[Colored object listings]
# # # # #

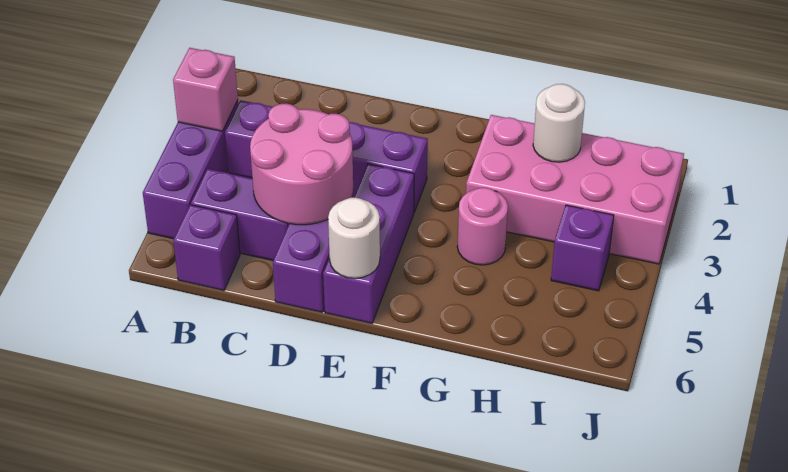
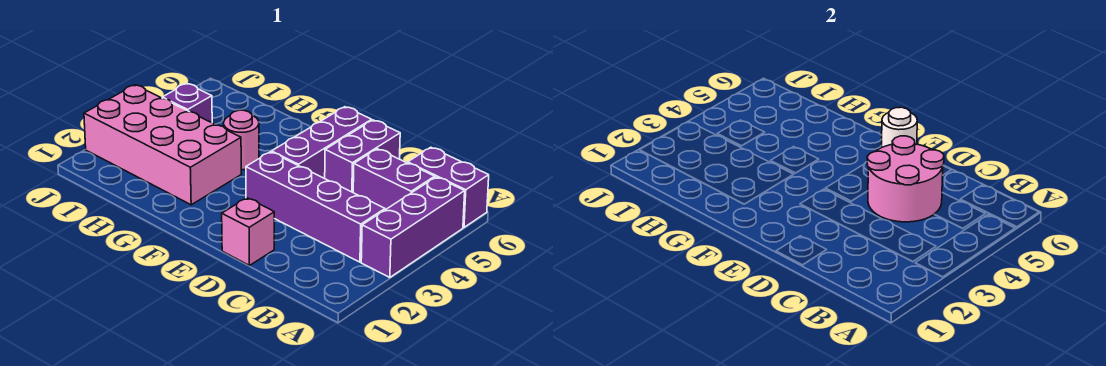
pink 1x1 brick [173,48,238,131] -> pink 1x1 brick moved to [222,198,274,266]
purple 1x1 brick [173,205,240,291] -> purple 1x2 brick [408,147,489,227]
white 1x1 round brick [533,84,585,162] -> none

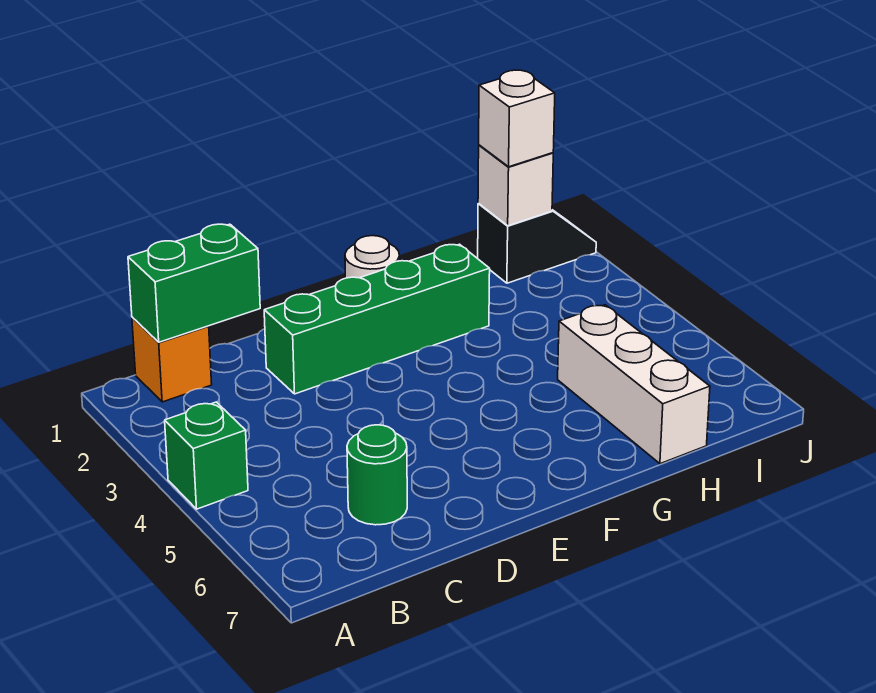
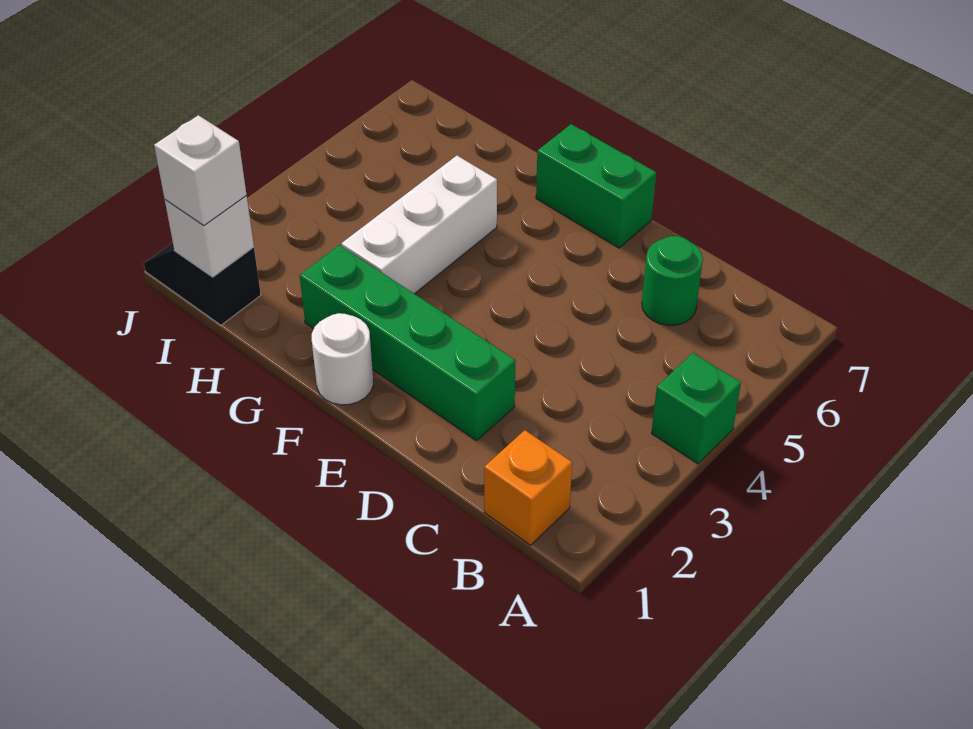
green 1x2 brick [128,224,260,342] -> green 1x2 brick moved to [536,124,656,248]
white 1x3 brick [558,305,710,464] -> white 1x3 brick moved to [341,156,497,294]

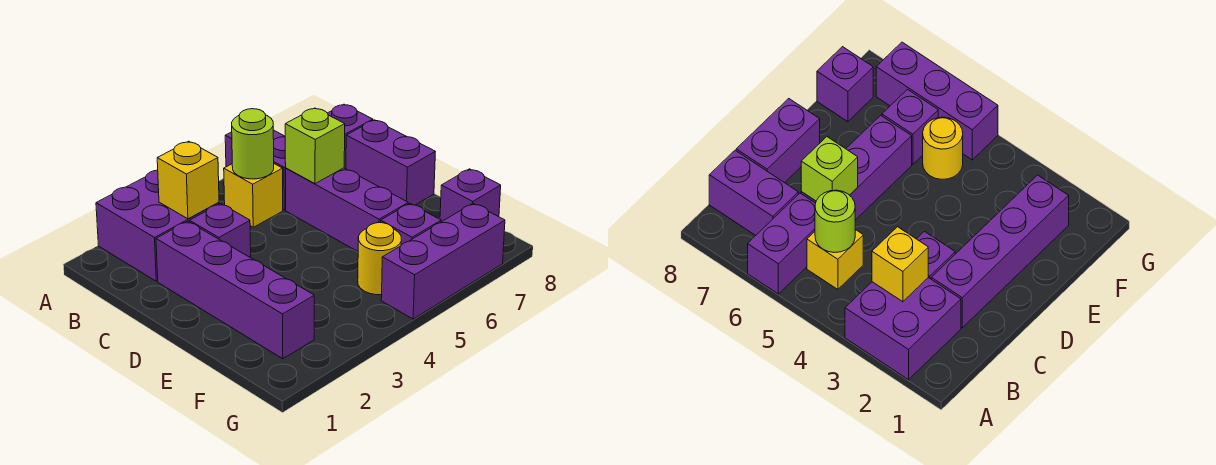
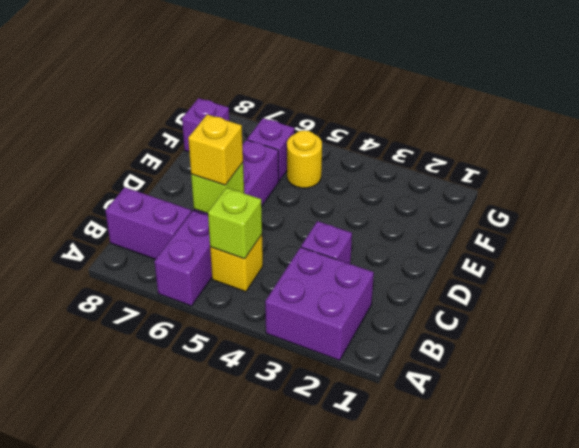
yellow 1x1 brick [157,141,219,219] -> yellow 1x1 brick moved to [188,114,243,185]
lime 1x1 round brick [232,109,274,179] -> lime 1x1 brick [208,188,262,259]
purple 1x4 brick [156,221,314,359] -> none
purple 1x2 brick [346,120,435,205] -> none
purple 1x3 brick [381,203,505,319] -> none

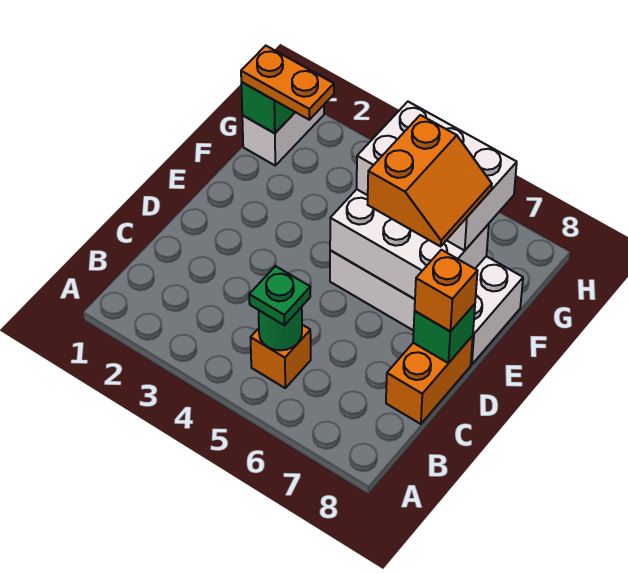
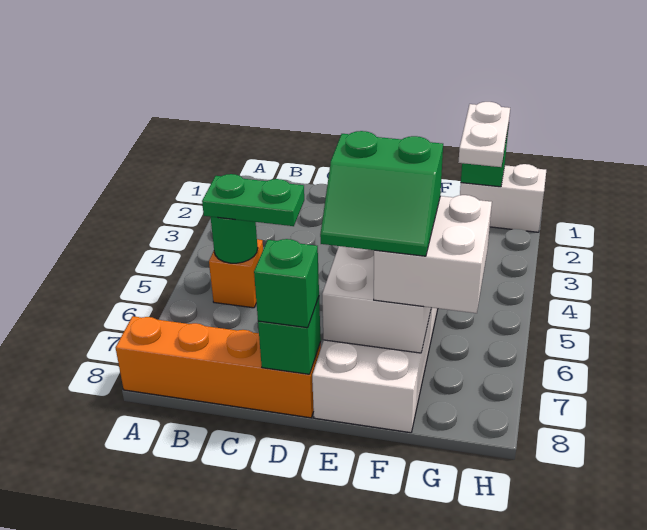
green 1x1 plate [249,266,310,325] -> green 1x2 plate [202,174,304,226]
orange 1x2 brick [386,336,473,424] -> orange 1x4 brick [116,316,321,418]
orange 1x1 brick [415,250,477,331] -> green 1x1 brick [254,239,319,328]
orange 2x2 slope [368,115,492,246] -> green 2x2 slope [320,131,443,256]
white 2x3 brick [357,102,517,250] -> white 2x2 brick [374,195,492,313]
orange 1x2 plate [241,46,334,120] -> white 1x2 plate [458,102,510,167]

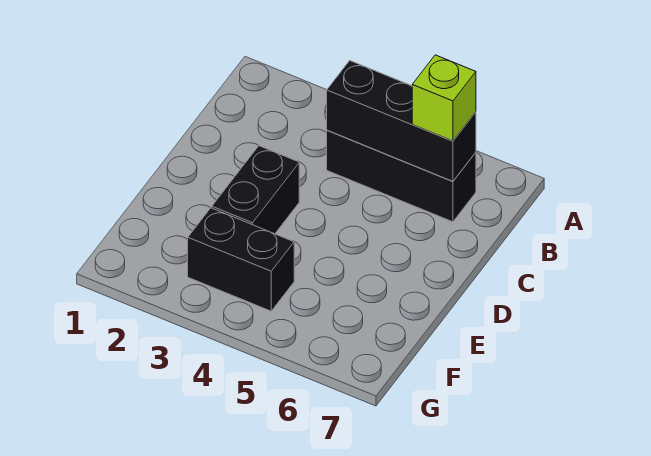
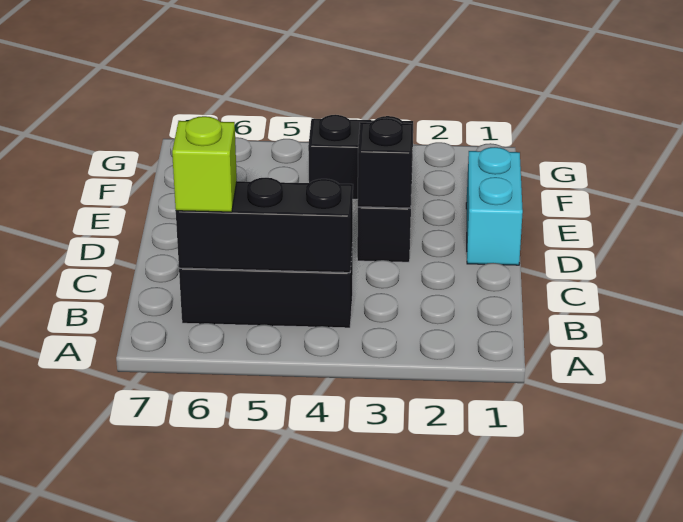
none -> cyan 1x2 brick [466,147,523,265]
none -> black 1x1 brick [358,118,413,208]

# # # # #

• _EXERCISE GOAL_
Scanning the data above, copy out every line where "white" is found.

• _ANSWER BELOW_
white 1x1 round brick [533,84,585,162] -> none
white 1x3 brick [558,305,710,464] -> white 1x3 brick moved to [341,156,497,294]
white 2x3 brick [357,102,517,250] -> white 2x2 brick [374,195,492,313]
orange 1x2 plate [241,46,334,120] -> white 1x2 plate [458,102,510,167]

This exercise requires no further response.